YOUR GOAL: Each entry should be set down again verbatim, with the images omitted.

Change listing data
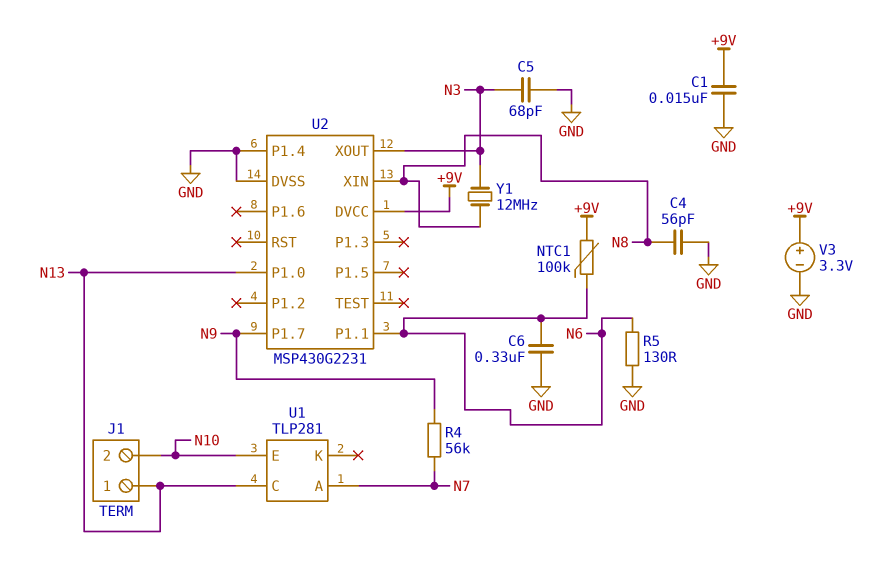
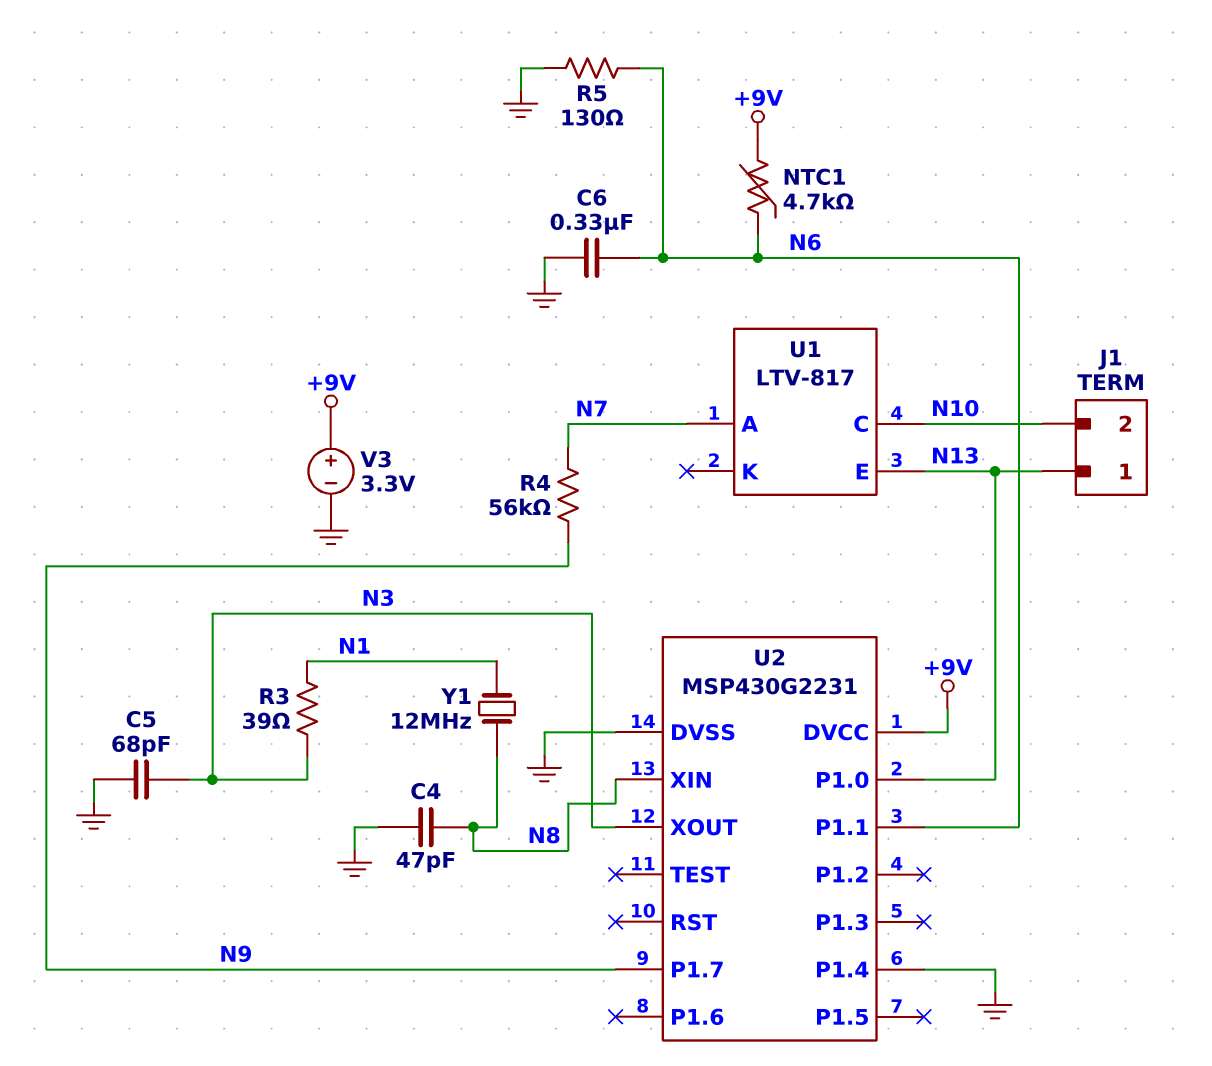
C1: 15nF (+9V, GND) -> none
C4: 56pF (GND, N8) -> 47pF (GND, N8)
NTC1: 100k (+9V, N6) -> 4.7k (+9V, N6)
R3: none -> 39 (N1, N3)
U1: TLP281 -> LTV-817
U1 pin C: N13 -> N10
U1 pin E: N10 -> N13
Y1: 12MHz (N3, N8) -> 12MHz (N1, N8)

WRITTEN SOLUTION:
C1: 15nF (+9V, GND) -> none
C4: 56pF (GND, N8) -> 47pF (GND, N8)
NTC1: 100k (+9V, N6) -> 4.7k (+9V, N6)
R3: none -> 39 (N1, N3)
U1: TLP281 -> LTV-817
U1 pin C: N13 -> N10
U1 pin E: N10 -> N13
Y1: 12MHz (N3, N8) -> 12MHz (N1, N8)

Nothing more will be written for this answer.